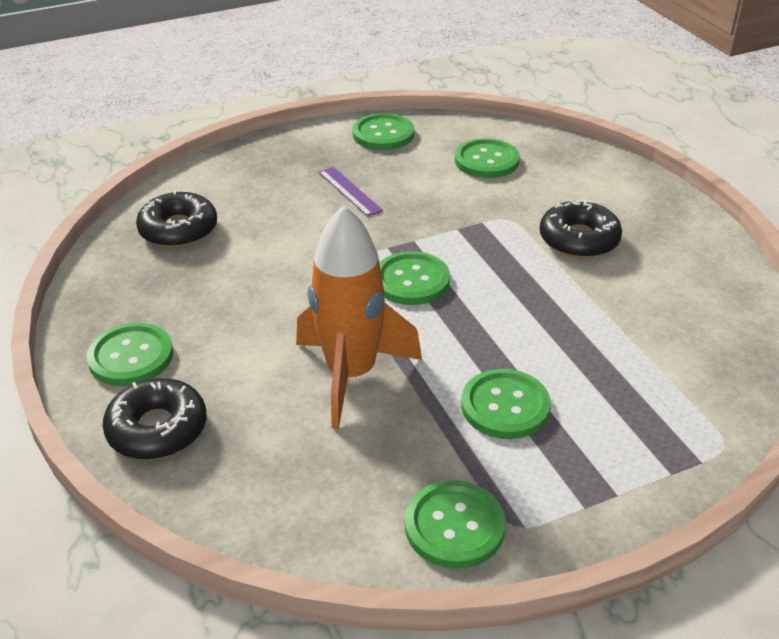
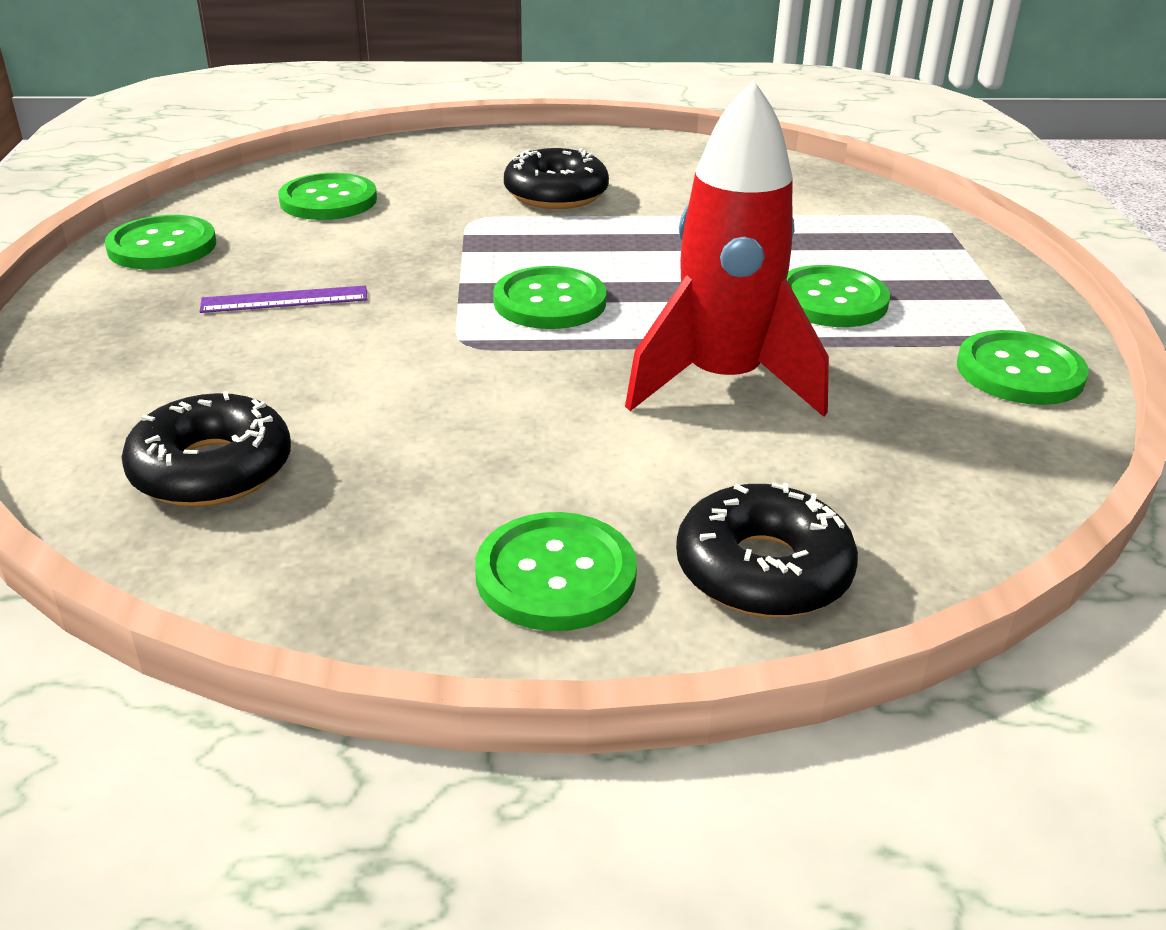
camera: 70 degrees left, 5 degrees down
orange rocket [296,205,422,429] -> red rocket [625,79,829,417]

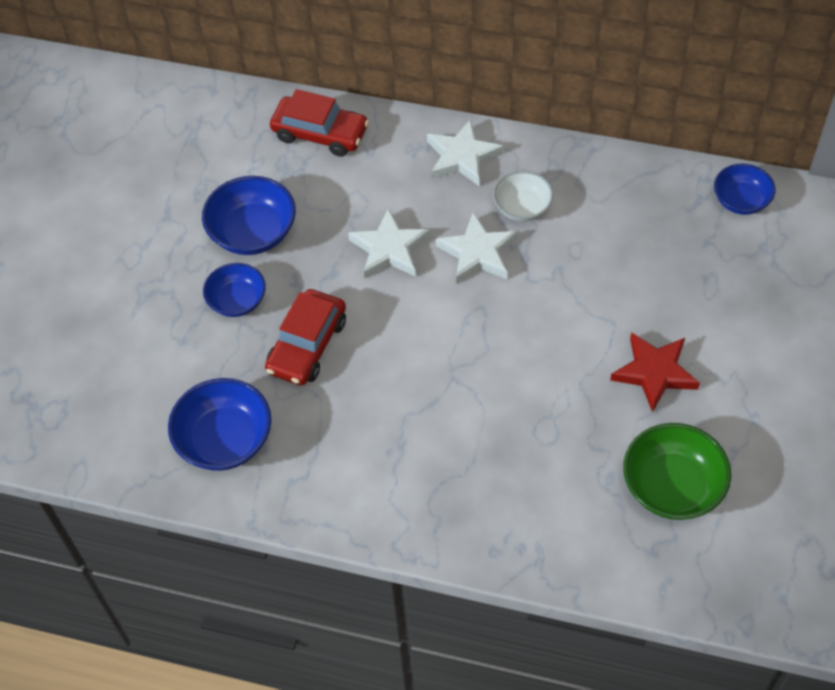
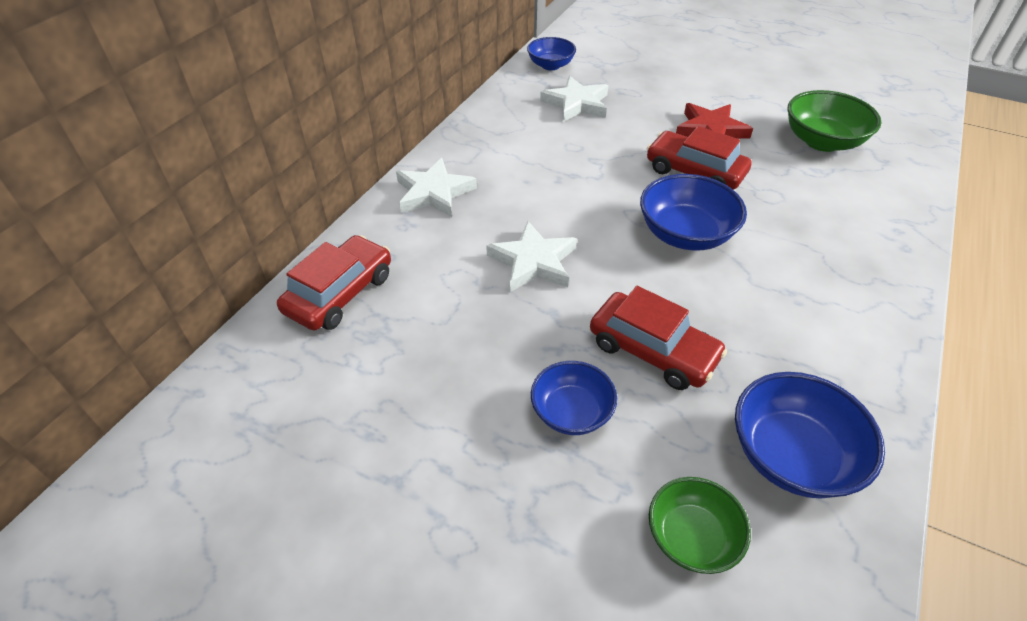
camera: 80 degrees left, 10 degrees down
blue bowl [202,176,296,255] -> blue bowl moved to [640,174,747,251]
white star [436,212,517,284] -> white star moved to [540,76,608,122]
white bowl [493,171,553,221] -> none
none -> red car [647,126,752,190]
none -> green bowl [649,477,751,574]

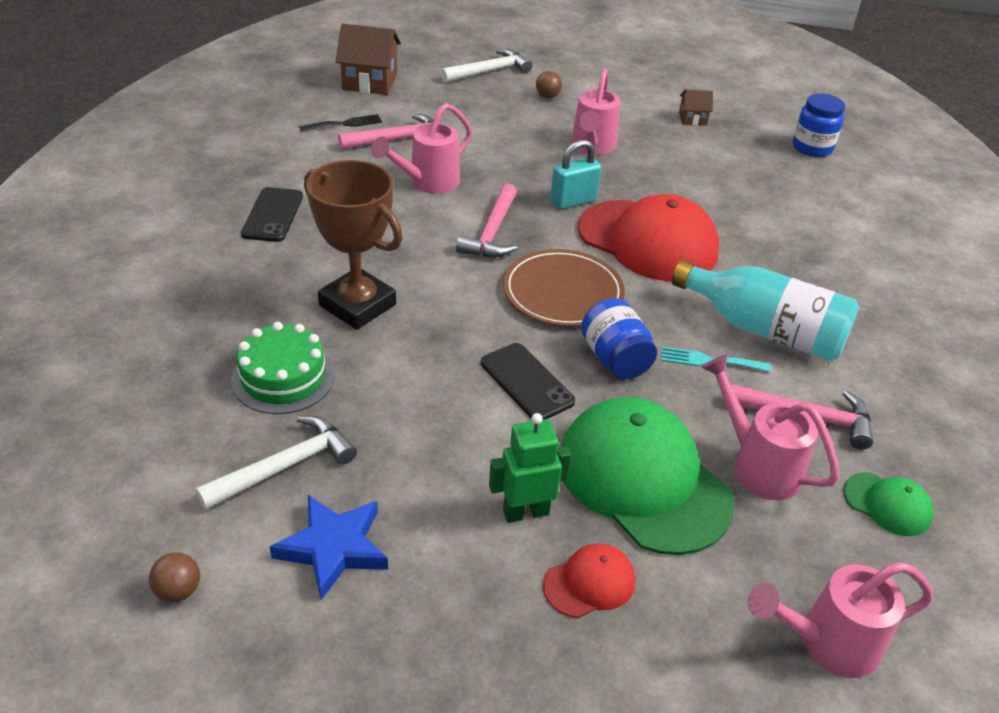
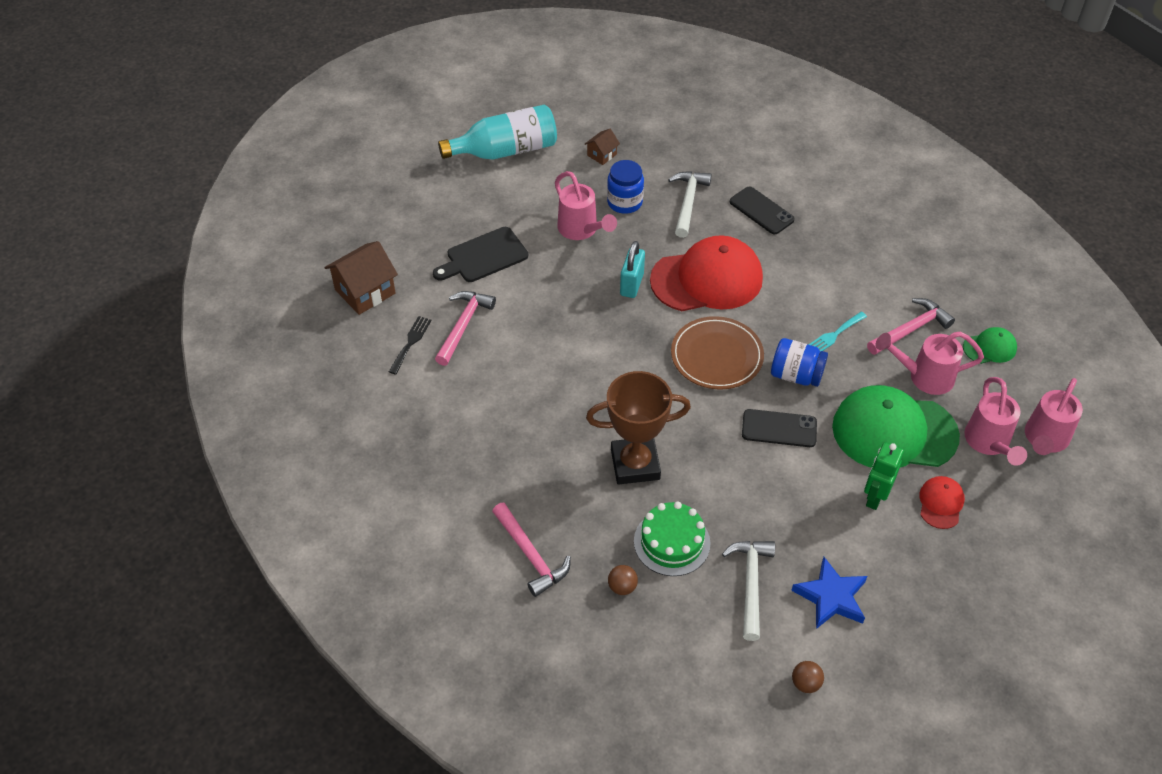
camera: 45 degrees left, 10 degrees up
black phone [241,187,303,242] -> black phone moved to [730,186,795,234]
pink watering can [371,103,473,193] -> pink watering can moved to [964,377,1027,466]
white hammer [440,49,532,83] -> white hammer moved to [668,171,712,238]
pink hammer [456,183,517,257] -> pink hammer moved to [492,503,571,597]
brown ball [536,71,562,98] -> brown ball moved to [608,565,638,595]
turquoise bottle [672,260,859,361] -> turquoise bottle moved to [438,105,557,160]
blue jar [793,93,845,157] -> blue jar moved to [607,160,644,214]
none -> black cutting board [433,227,528,282]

--------------------------------------------------

◆ EXERCISE PROMPT ◆
Where a line above contains the word "black", show that line.

◆ EXERCISE RESPONSE ◆
black phone [241,187,303,242] -> black phone moved to [730,186,795,234]
none -> black cutting board [433,227,528,282]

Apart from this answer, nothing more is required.